▶ Task objective:
When you transcribe the listing that follows, keep every line exact and skip any picture.

▶ Dataset excerpts:
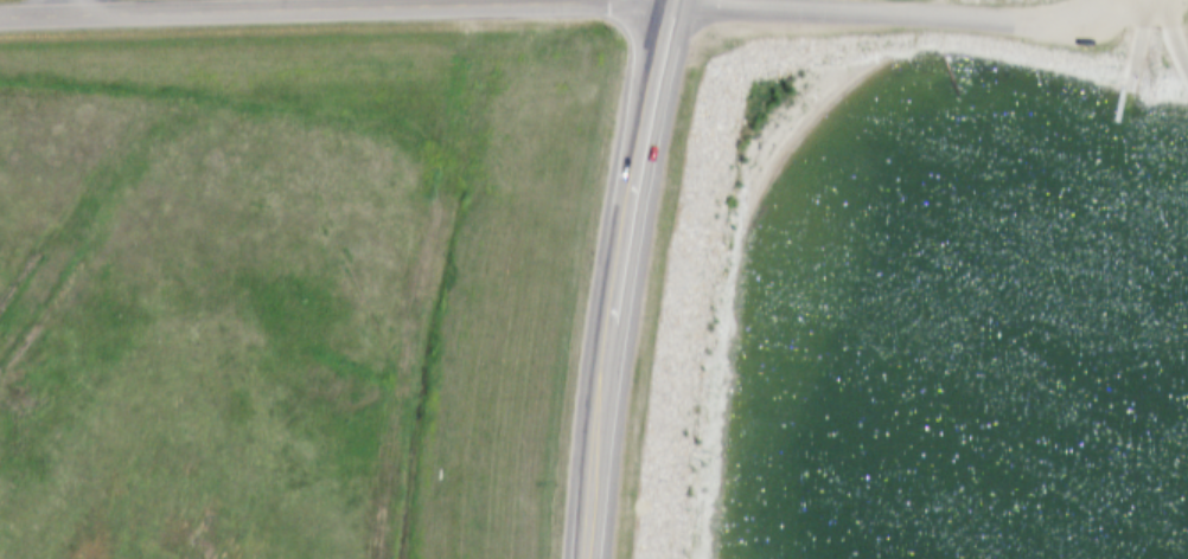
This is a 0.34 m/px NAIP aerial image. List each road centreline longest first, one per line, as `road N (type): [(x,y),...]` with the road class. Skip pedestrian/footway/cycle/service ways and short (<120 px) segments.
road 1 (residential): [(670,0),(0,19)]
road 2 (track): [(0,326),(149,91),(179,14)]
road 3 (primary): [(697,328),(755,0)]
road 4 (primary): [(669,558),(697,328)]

▶ Answer to the problem:
This is a 0.34 m/px NAIP aerial image. List each road centreline longest first, one per line, as `road N (type): [(x,y),...]` with the road class. Skip pedestrian/footway/cycle/service ways and short (<120 px) segments.
road 1 (residential): [(670,0),(0,19)]
road 2 (track): [(0,326),(149,91),(179,14)]
road 3 (primary): [(697,328),(755,0)]
road 4 (primary): [(669,558),(697,328)]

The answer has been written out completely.